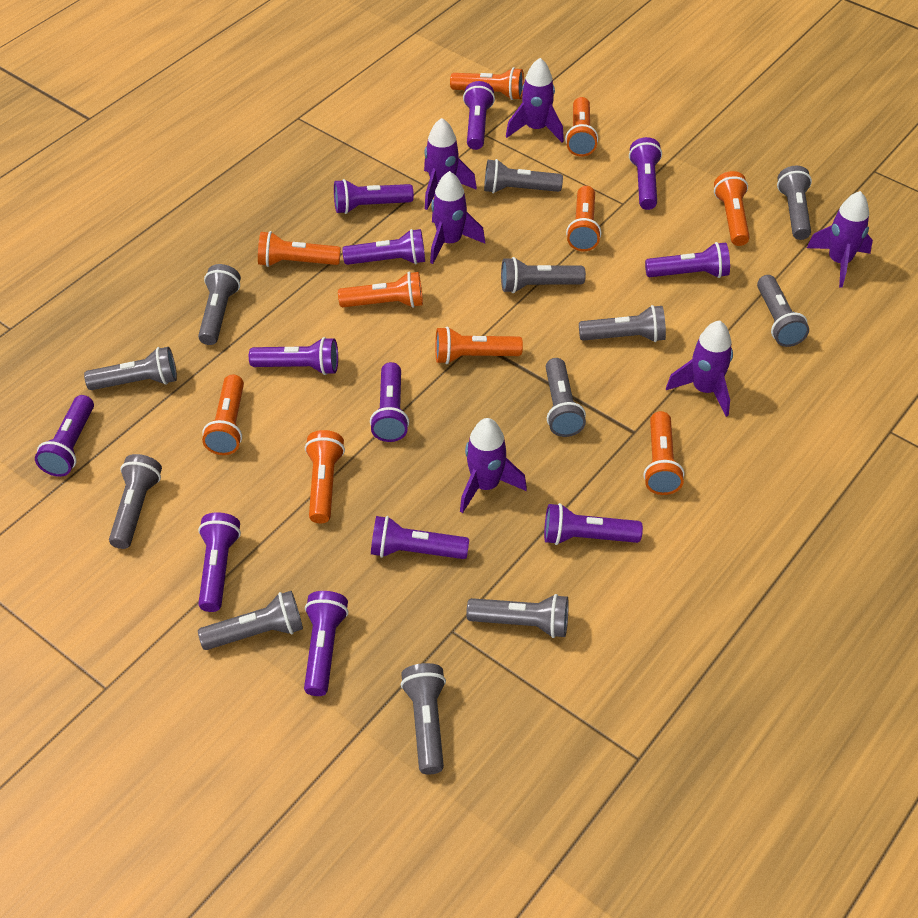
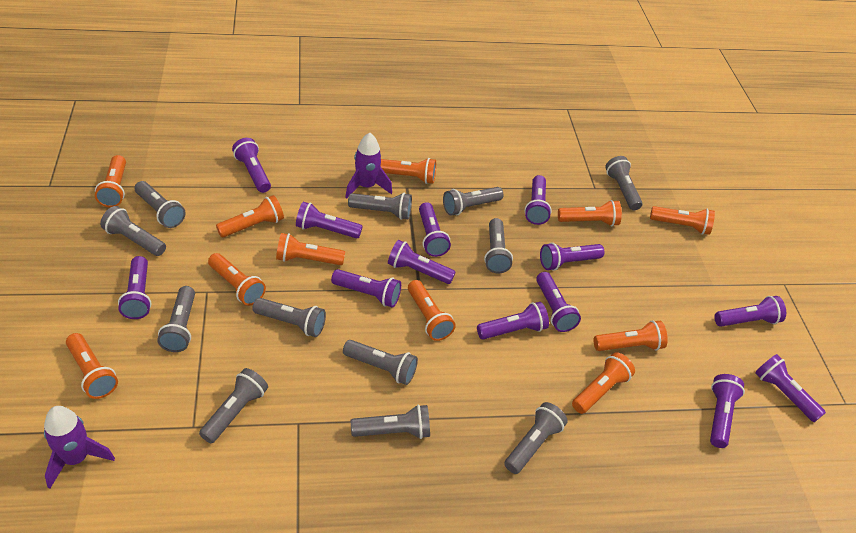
orange flashlight: 10 -> 11
purple flashlight: 12 -> 13
purple rocket: 6 -> 2

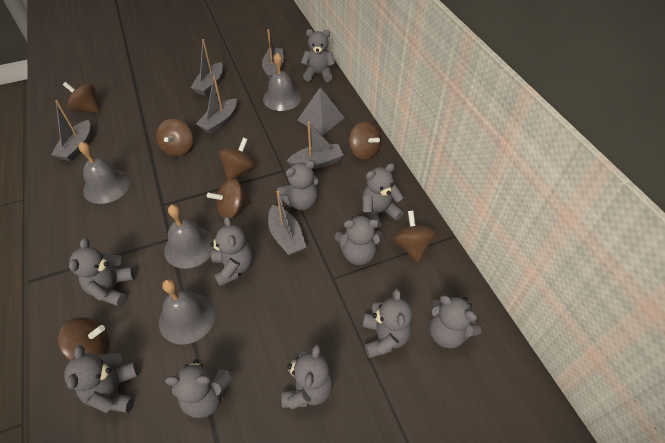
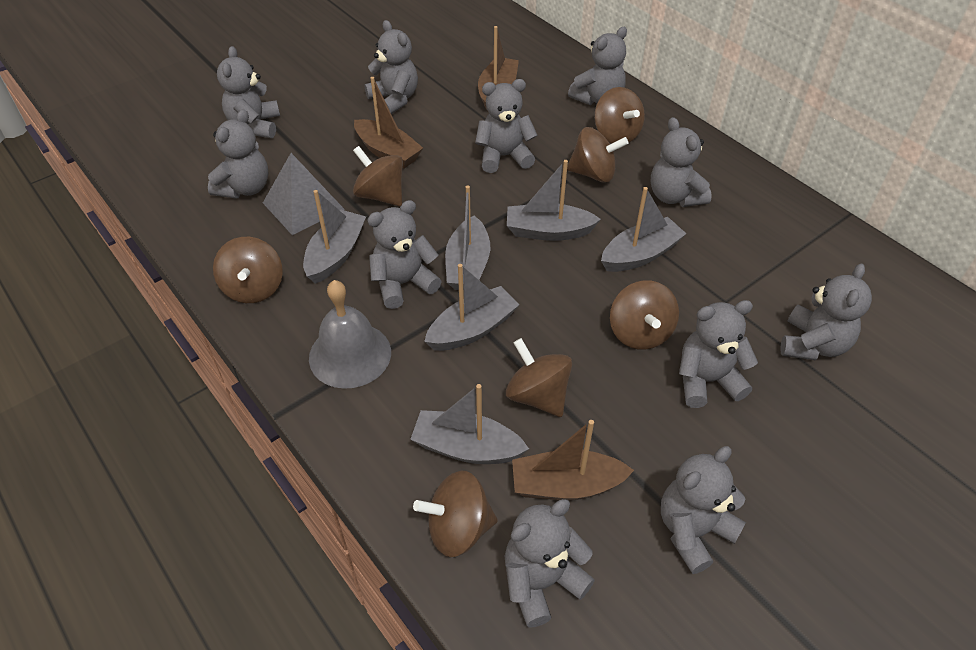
brown boat: 0 -> 3
grey bell: 4 -> 1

+---+

DESCRIPTION OF THE TASK:
The answer must consist of every line from the entries that holds the string "purple".

SOLUTION FOR THIS PROBLEM:
purple flashlight: 12 -> 13
purple rocket: 6 -> 2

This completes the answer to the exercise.